## Exercise
Output, exactly as written, the lines of the data below from the one containing "R207: 56k (NET5, U209/in-)" to the end.

── Data to use

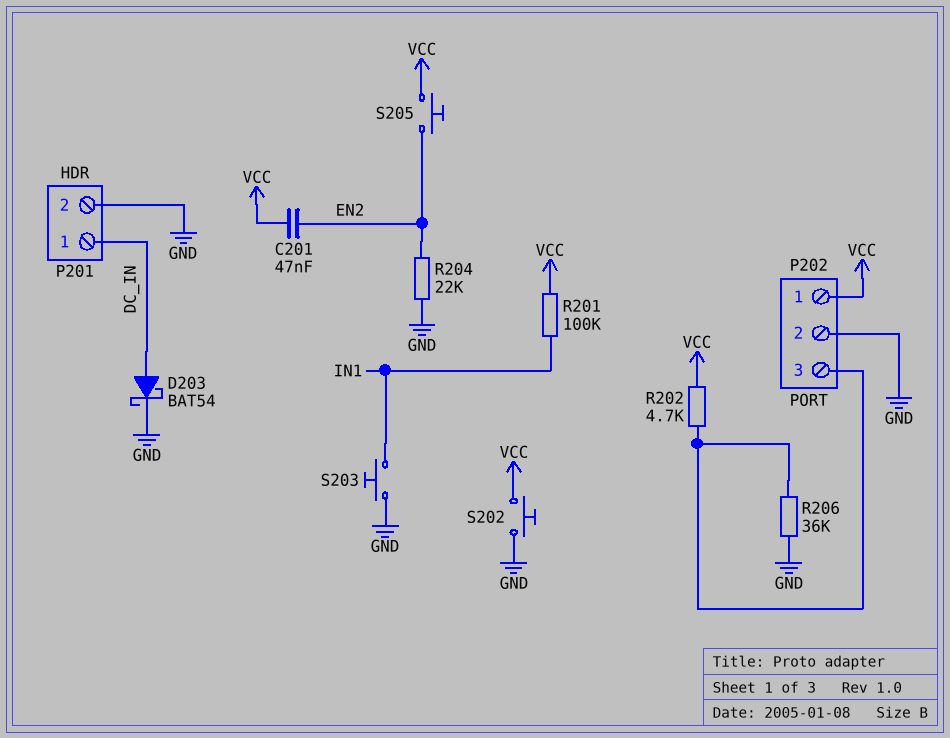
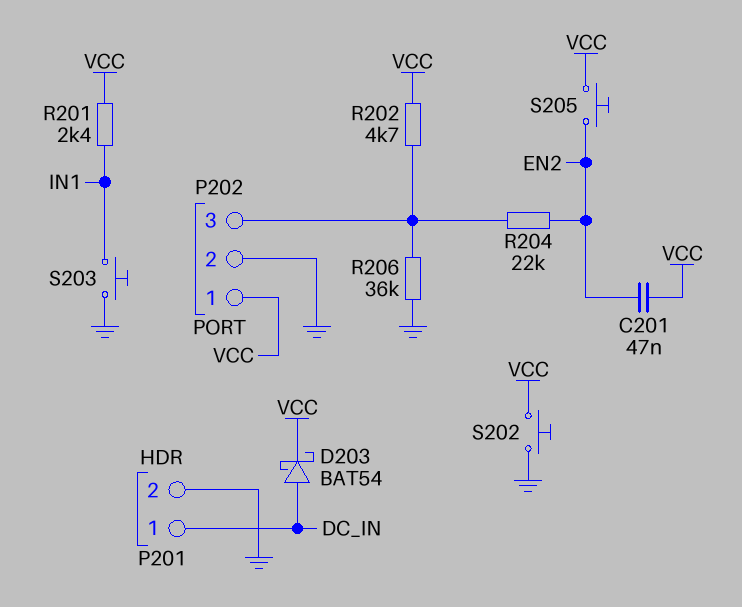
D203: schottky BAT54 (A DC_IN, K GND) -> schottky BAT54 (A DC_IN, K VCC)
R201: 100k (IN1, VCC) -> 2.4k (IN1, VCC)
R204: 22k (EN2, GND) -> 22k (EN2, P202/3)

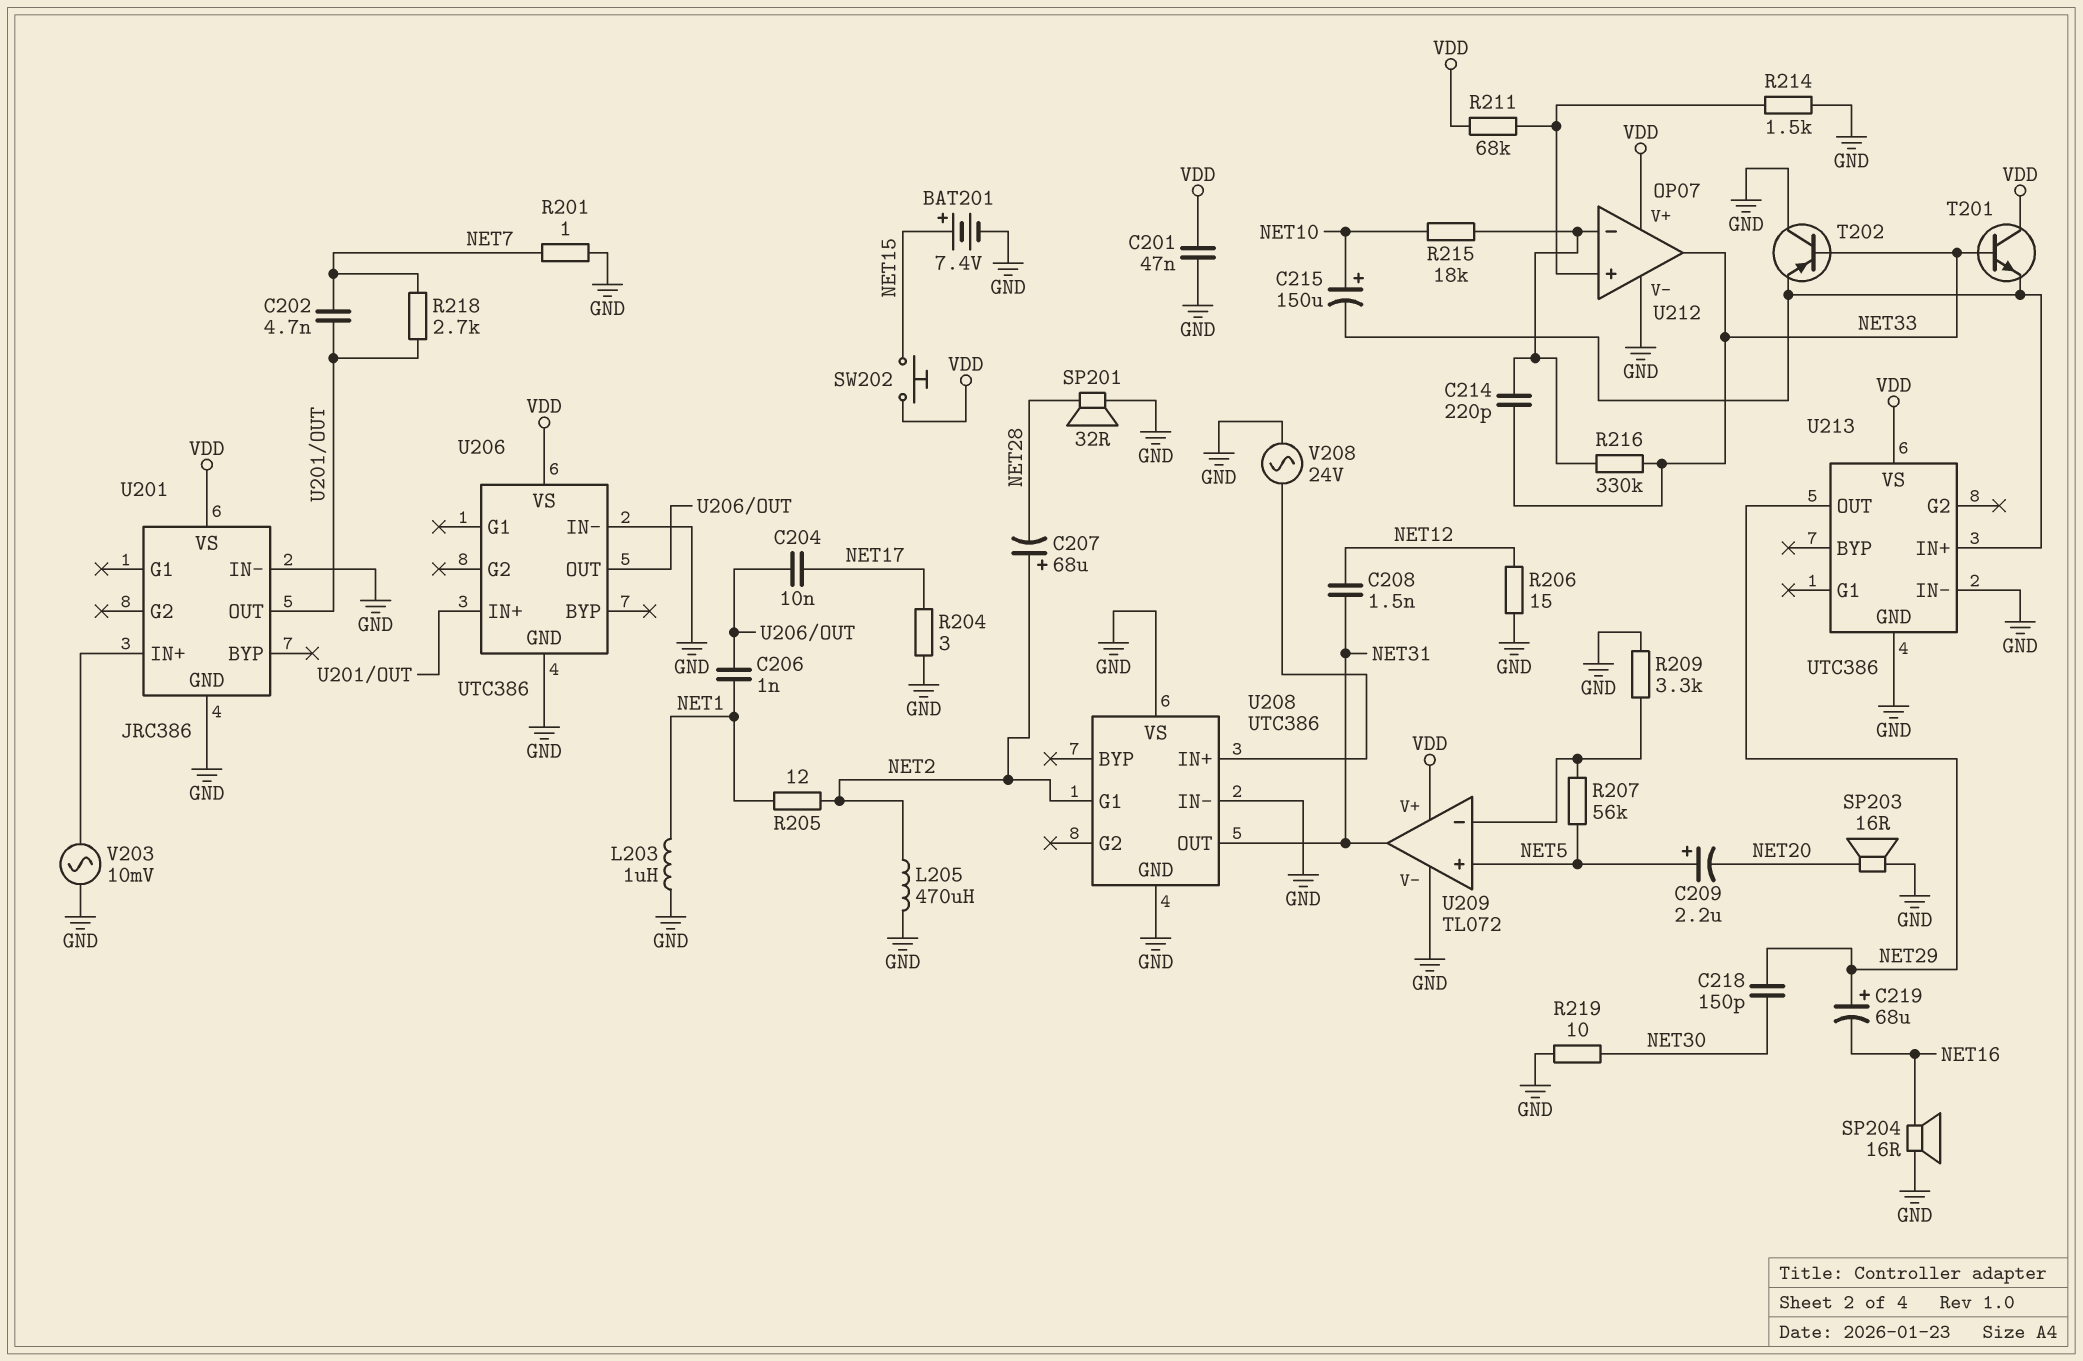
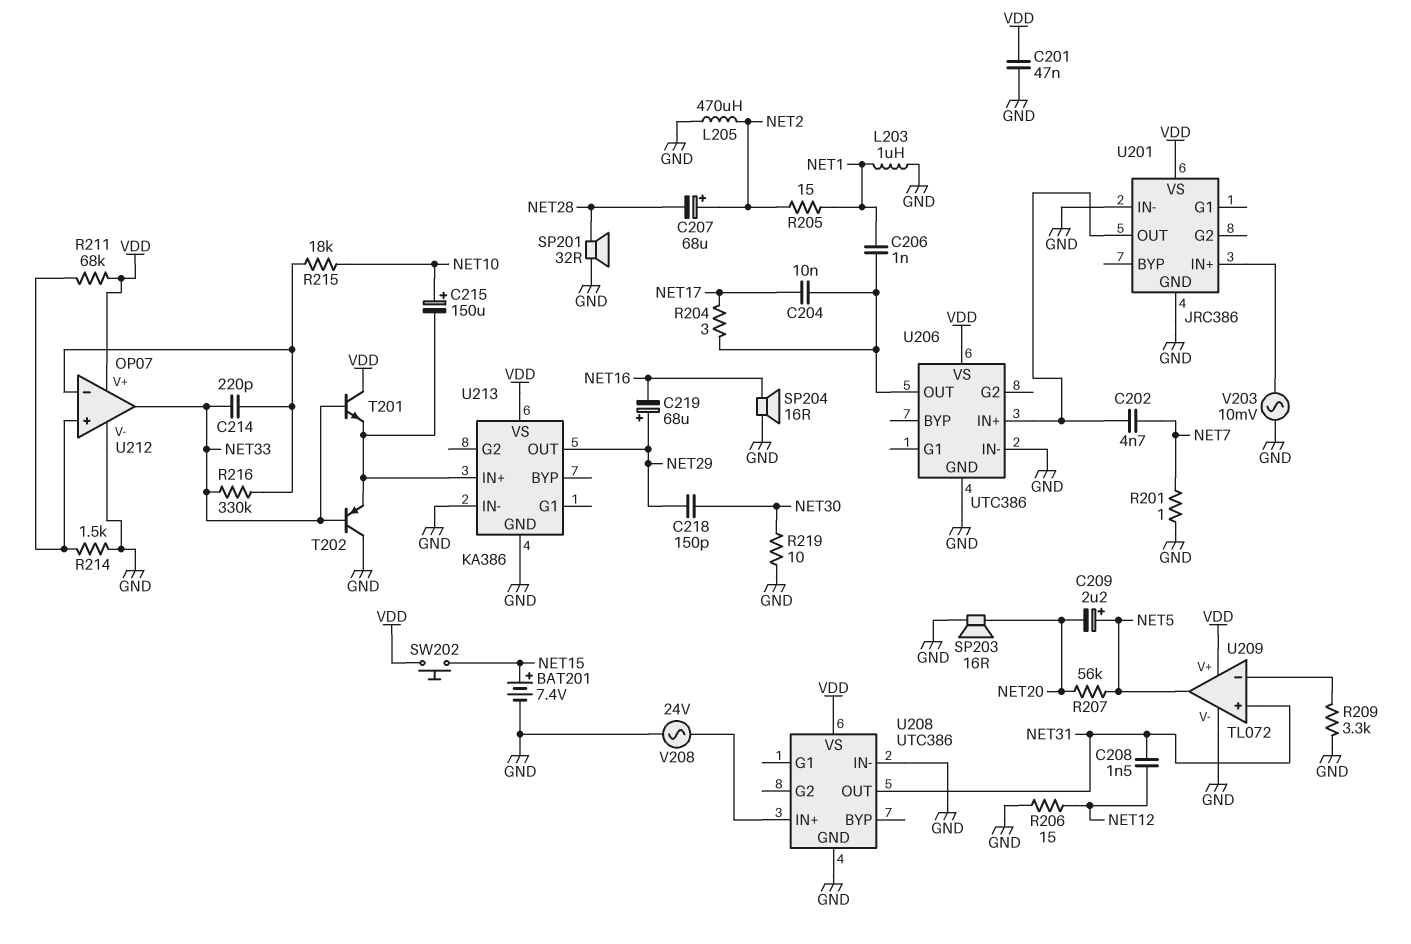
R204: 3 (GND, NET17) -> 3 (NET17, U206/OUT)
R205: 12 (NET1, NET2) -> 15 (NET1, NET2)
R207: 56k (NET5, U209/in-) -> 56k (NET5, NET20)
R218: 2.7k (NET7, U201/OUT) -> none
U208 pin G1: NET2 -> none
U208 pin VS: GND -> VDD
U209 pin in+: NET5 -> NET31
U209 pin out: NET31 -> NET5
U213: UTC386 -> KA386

────

## Exercise result
R207: 56k (NET5, U209/in-) -> 56k (NET5, NET20)
R218: 2.7k (NET7, U201/OUT) -> none
U208 pin G1: NET2 -> none
U208 pin VS: GND -> VDD
U209 pin in+: NET5 -> NET31
U209 pin out: NET31 -> NET5
U213: UTC386 -> KA386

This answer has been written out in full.